**WHAT THE TASK ASKS**
Find the line with "insert: słuchawki [biały]" in the entries below, then reproduce it and every line after it down to and including the line with "replace: lampka [czerwony]", exactly.

**RECORDED DATA**
====
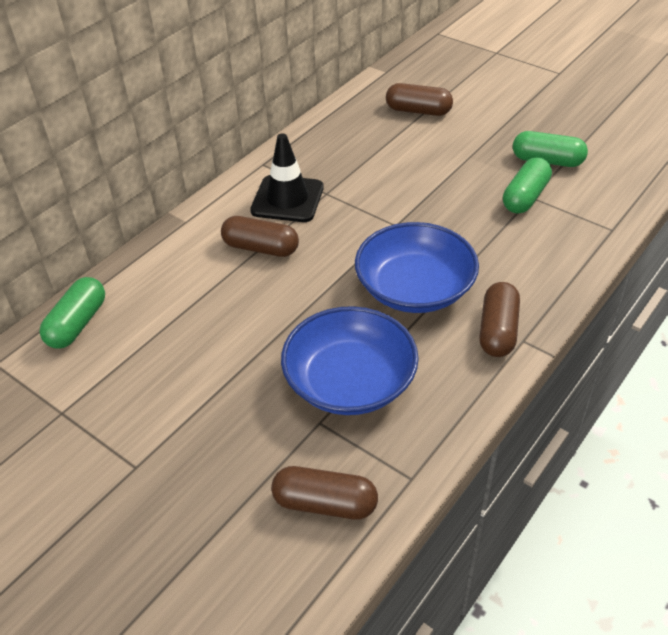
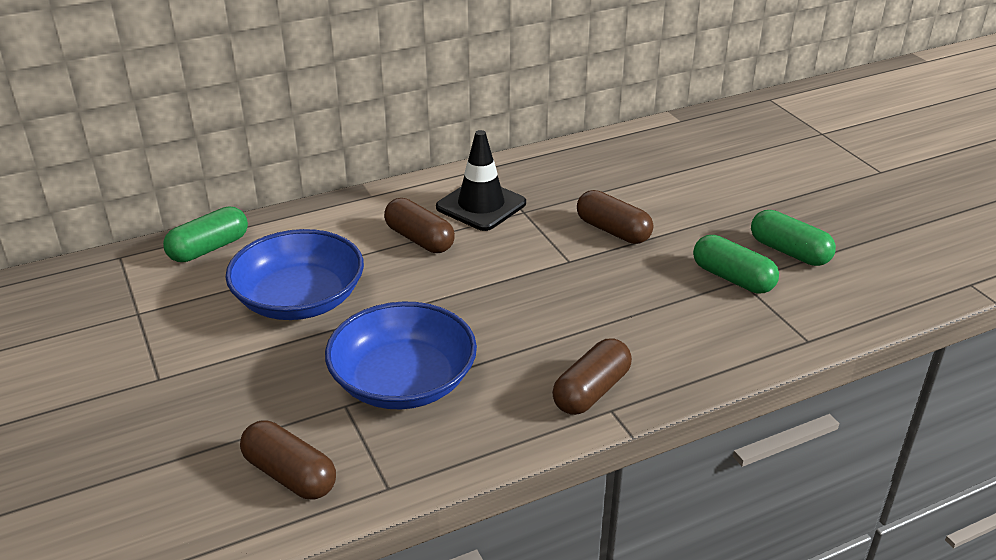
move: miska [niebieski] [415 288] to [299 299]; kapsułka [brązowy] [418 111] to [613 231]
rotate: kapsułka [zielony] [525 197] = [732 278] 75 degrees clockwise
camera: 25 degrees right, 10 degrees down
====
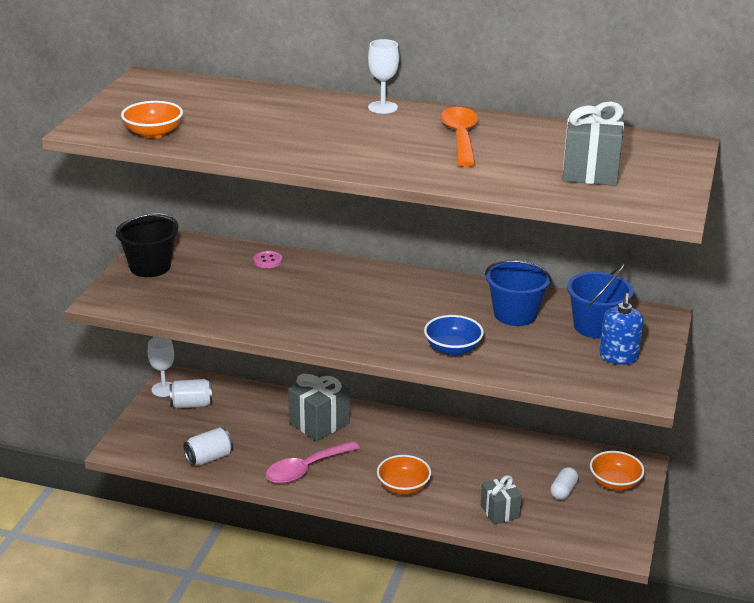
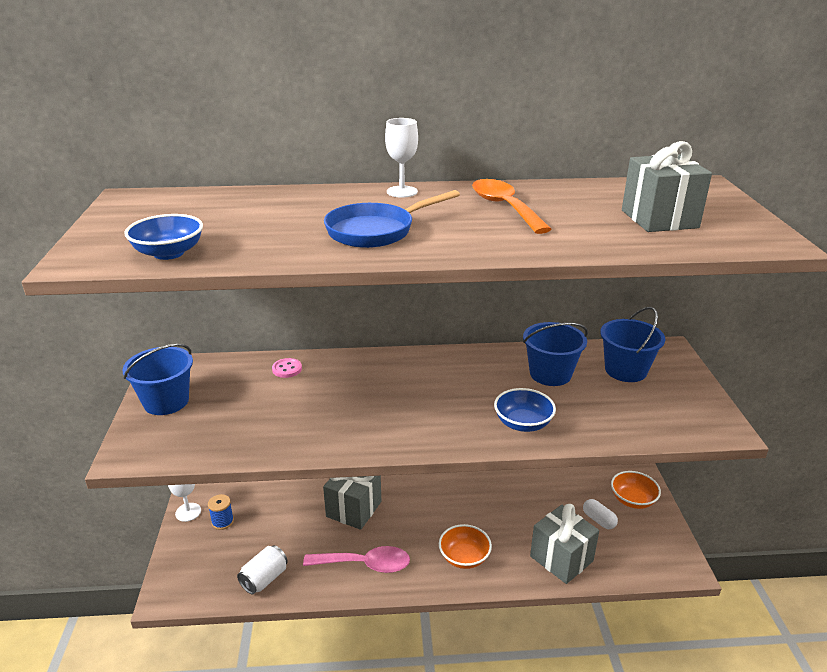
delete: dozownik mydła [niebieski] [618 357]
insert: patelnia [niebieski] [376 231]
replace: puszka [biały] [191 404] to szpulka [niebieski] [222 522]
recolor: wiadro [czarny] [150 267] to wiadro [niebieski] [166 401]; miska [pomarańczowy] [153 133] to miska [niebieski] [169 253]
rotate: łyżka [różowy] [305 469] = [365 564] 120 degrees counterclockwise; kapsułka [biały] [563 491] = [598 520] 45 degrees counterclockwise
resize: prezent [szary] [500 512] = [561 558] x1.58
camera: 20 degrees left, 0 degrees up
====
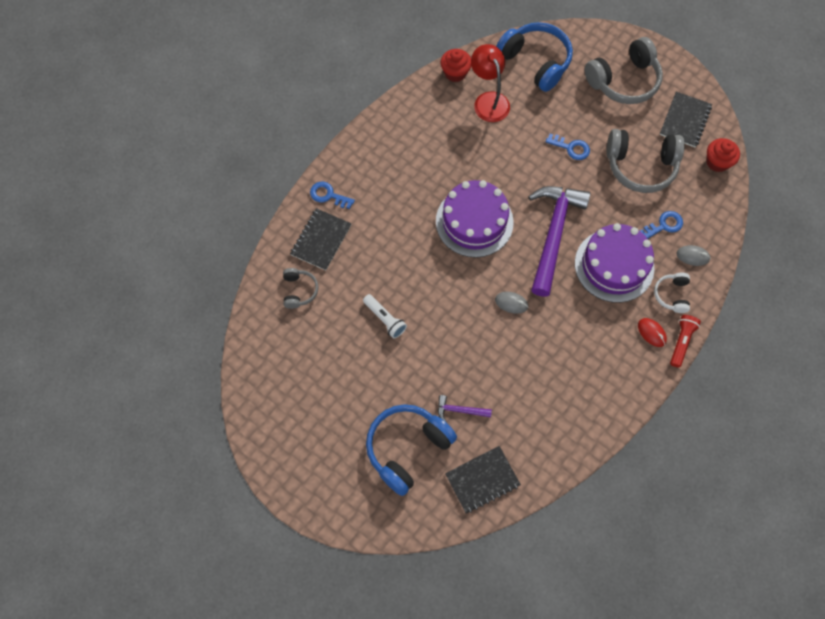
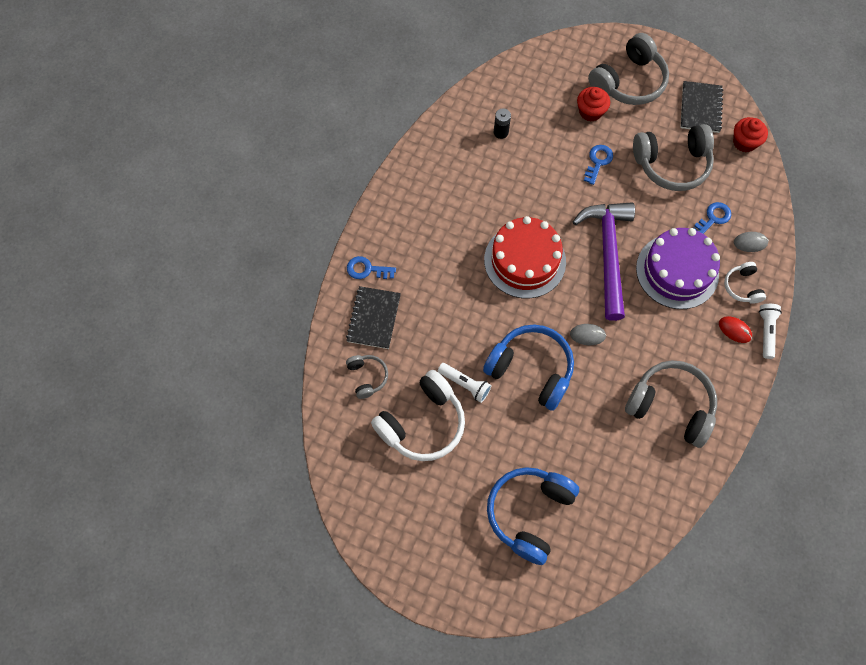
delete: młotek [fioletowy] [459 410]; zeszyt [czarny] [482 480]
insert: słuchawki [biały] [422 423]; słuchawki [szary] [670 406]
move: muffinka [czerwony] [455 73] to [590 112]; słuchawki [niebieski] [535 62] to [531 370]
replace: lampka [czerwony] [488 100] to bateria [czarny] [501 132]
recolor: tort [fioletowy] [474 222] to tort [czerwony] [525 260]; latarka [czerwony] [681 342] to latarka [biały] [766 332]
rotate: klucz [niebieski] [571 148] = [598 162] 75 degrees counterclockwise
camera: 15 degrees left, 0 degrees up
====
**TASK RESULT**
insert: słuchawki [biały] [422 423]; słuchawki [szary] [670 406]
move: muffinka [czerwony] [455 73] to [590 112]; słuchawki [niebieski] [535 62] to [531 370]
replace: lampka [czerwony] [488 100] to bateria [czarny] [501 132]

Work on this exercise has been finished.